* **Data to use**:
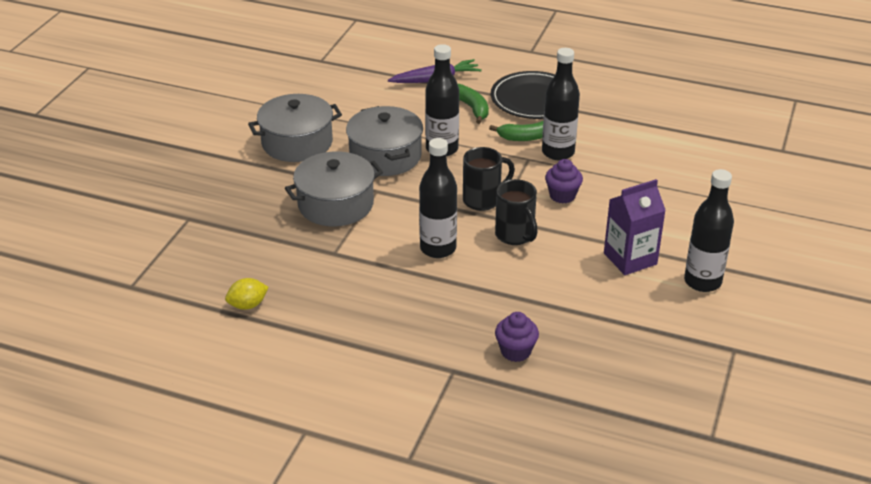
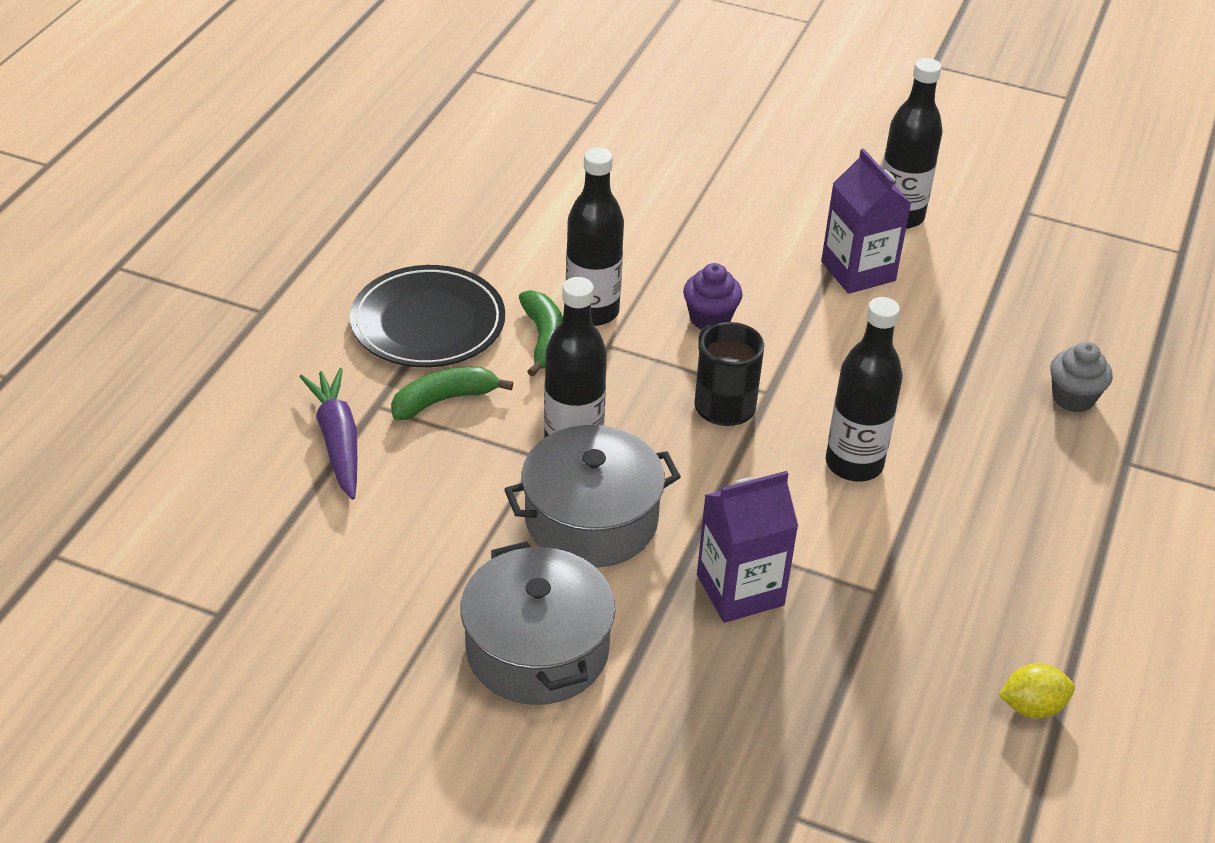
camera: 90 degrees left, 5 degrees up
yellow lemon [225,278,269,310] -> yellow lemon turned 75 degrees counterclockwise [999,663,1075,718]
grey pot [285,151,383,226] -> purple carton [697,471,798,623]
black mug [495,179,537,245] -> none
purple cupcake [495,312,539,362] -> grey cupcake [1050,342,1113,412]

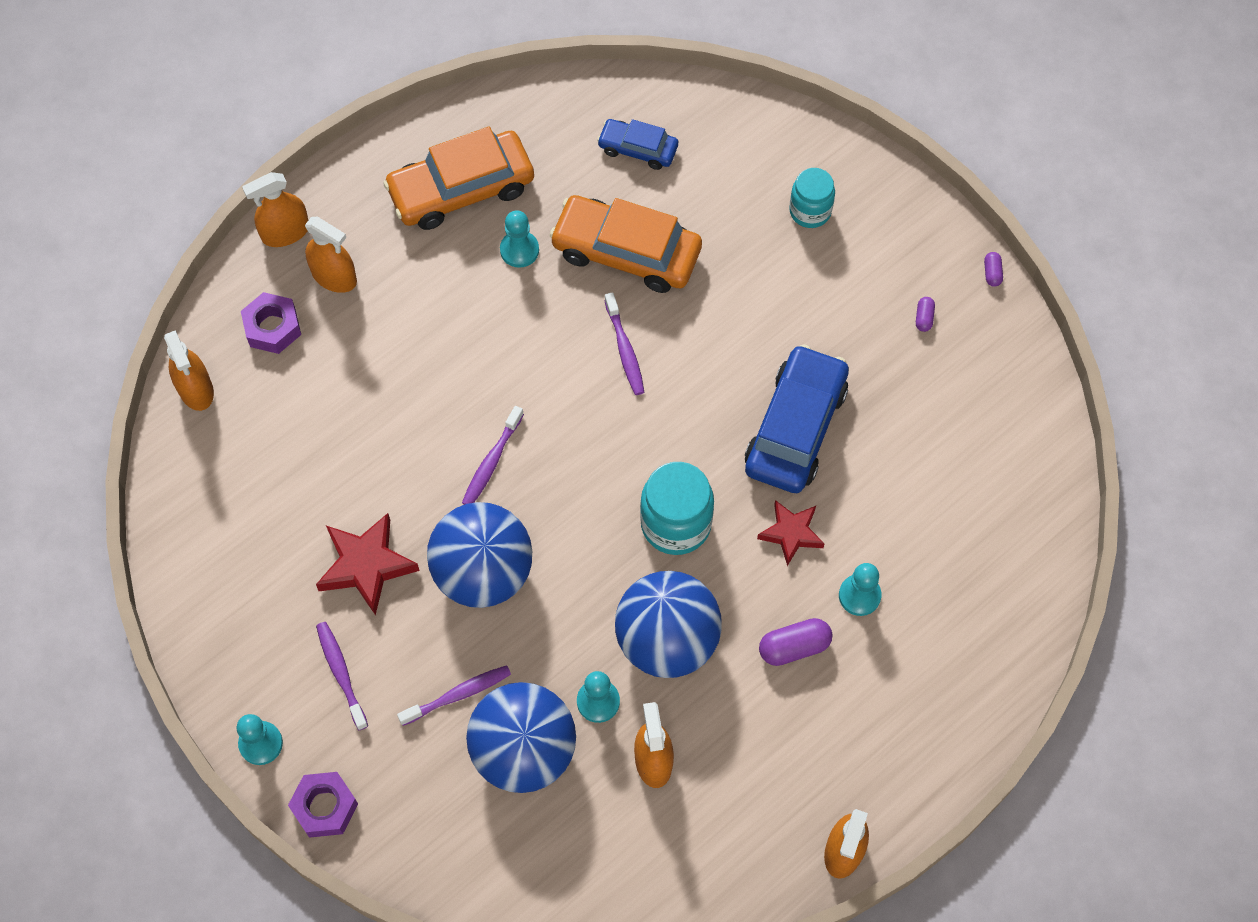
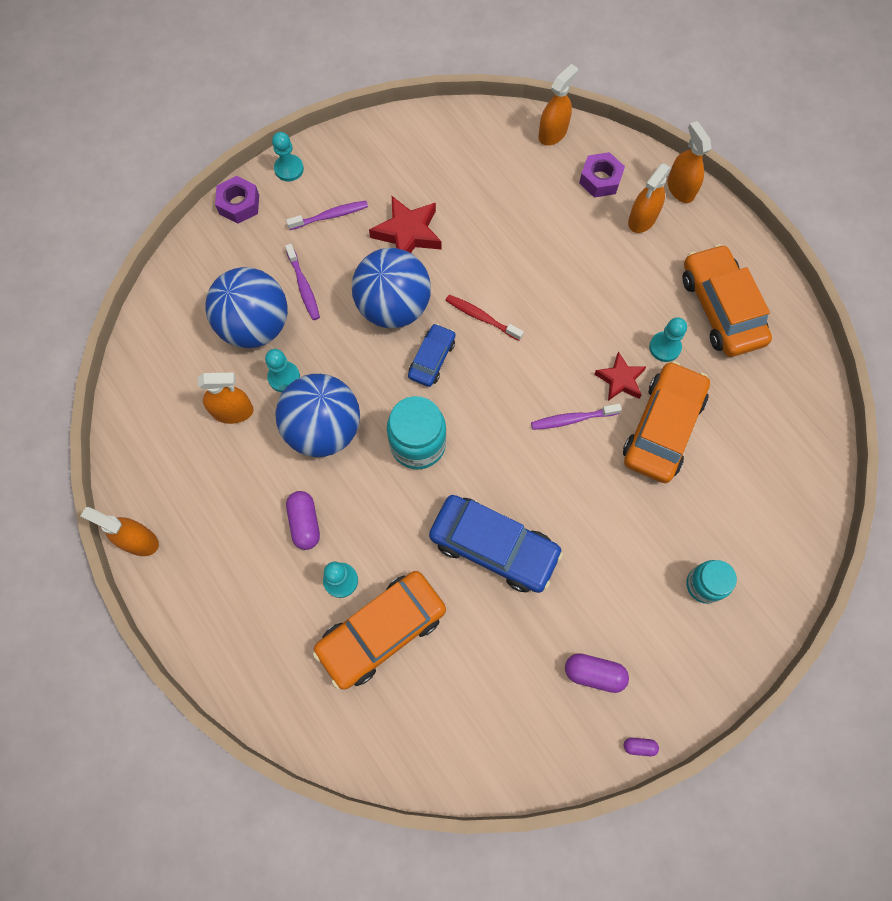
camera: 95 degrees right, 5 degrees up
orange spray bottle [164,330,214,411] -> orange spray bottle turned 150 degrees clockwise [538,64,578,146]
purple toothbrush [462,406,524,505] -> red toothbrush [445,295,524,341]
blue car [597,119,678,170] -> blue car moved to [408,323,455,387]
red star [757,500,825,566] -> red star moved to [594,352,647,401]
purple capsule [916,297,935,332] -> purple capsule [565,653,629,693], size x1.87
none -> orange car [313,571,446,690]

* **How to complete this task**: Pictures in the records above should not be copied. Repeat everything else exactly.

* **Answer box**:
camera: 90 degrees left, 5 degrees up
yellow lemon [225,278,269,310] -> yellow lemon turned 75 degrees counterclockwise [999,663,1075,718]
grey pot [285,151,383,226] -> purple carton [697,471,798,623]
black mug [495,179,537,245] -> none
purple cupcake [495,312,539,362] -> grey cupcake [1050,342,1113,412]

camera: 95 degrees right, 5 degrees up
orange spray bottle [164,330,214,411] -> orange spray bottle turned 150 degrees clockwise [538,64,578,146]
purple toothbrush [462,406,524,505] -> red toothbrush [445,295,524,341]
blue car [597,119,678,170] -> blue car moved to [408,323,455,387]
red star [757,500,825,566] -> red star moved to [594,352,647,401]
purple capsule [916,297,935,332] -> purple capsule [565,653,629,693], size x1.87
none -> orange car [313,571,446,690]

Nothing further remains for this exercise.